Bring together copies of the lines in the data below that contain the word "blue".

▸ **TASK MATERIAL**:
╔══

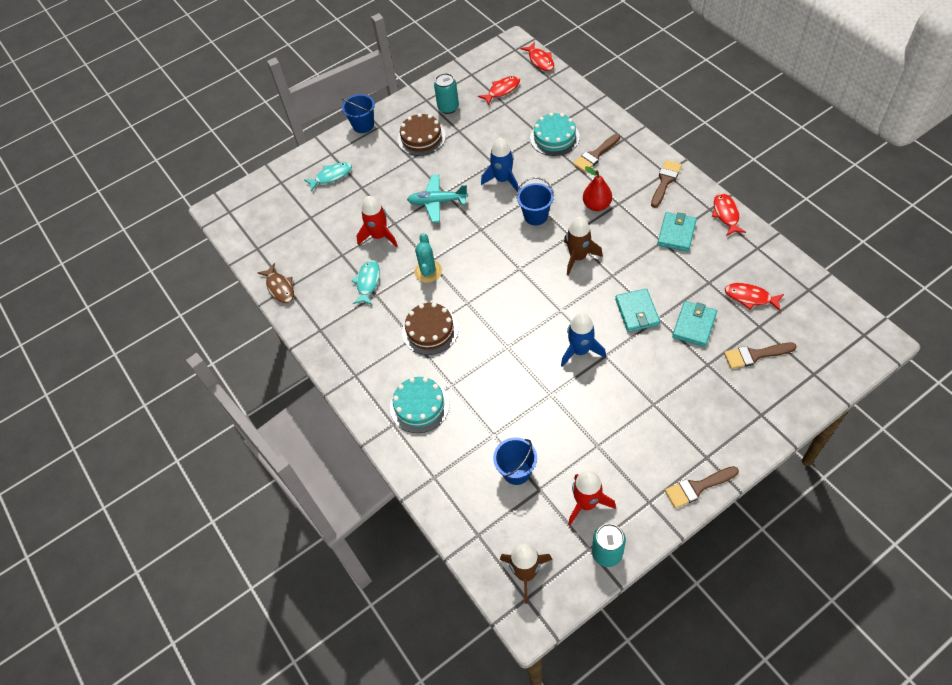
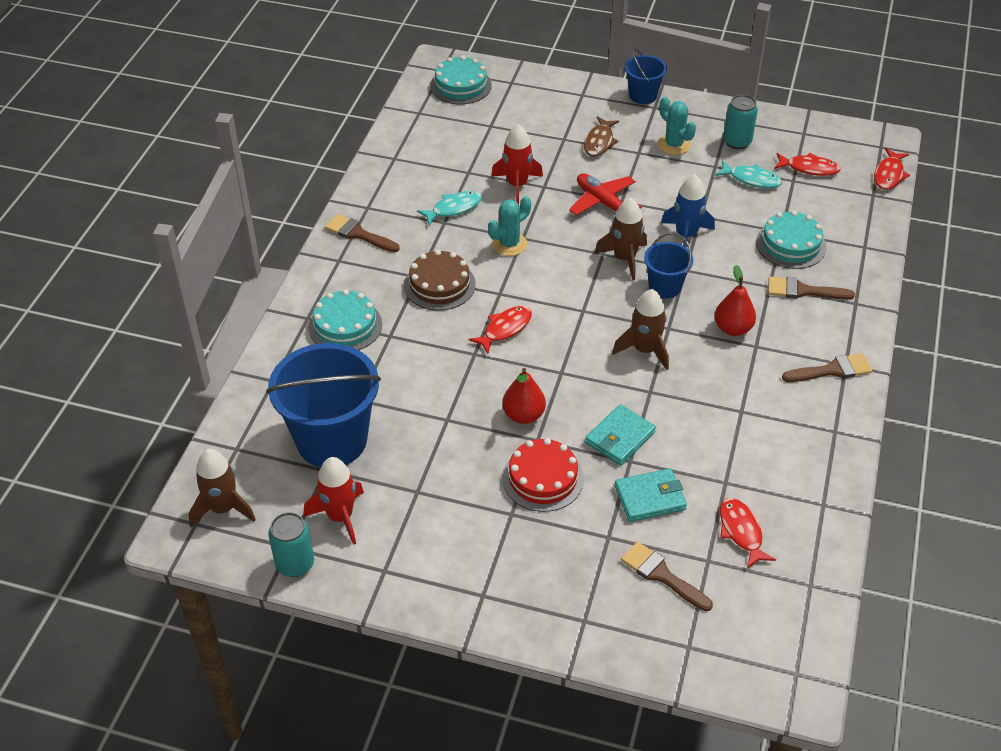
camera: 45 degrees right, 10 degrees down
brown fish [258,263,294,303] -> brown fish moved to [584,116,619,156]
turquoise fish [304,162,352,192] -> turquoise fish moved to [715,160,782,188]
brown cake [397,113,446,156] -> turquoise cactus [658,97,696,155]
turquoise plane [407,175,468,223] -> red plane [569,174,642,215]
blue bucket [493,437,537,485] -> blue bucket [266,343,381,467], size x1.97
blue rocket [561,313,606,367] -> red pear [502,368,546,424]
turquoise wallet [657,212,697,251] -> none
brown brush [665,466,739,508] -> brown brush moved to [325,214,400,252]
red fish [712,193,746,236] -> red fish moved to [469,306,532,353]
none -> turquoise cake [430,56,492,104]
none -> red cake [502,438,584,512]
none -> brown rocket [594,197,647,280]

╚══

▸ **PROBLEM SOLUTION**:
blue bucket [493,437,537,485] -> blue bucket [266,343,381,467], size x1.97
blue rocket [561,313,606,367] -> red pear [502,368,546,424]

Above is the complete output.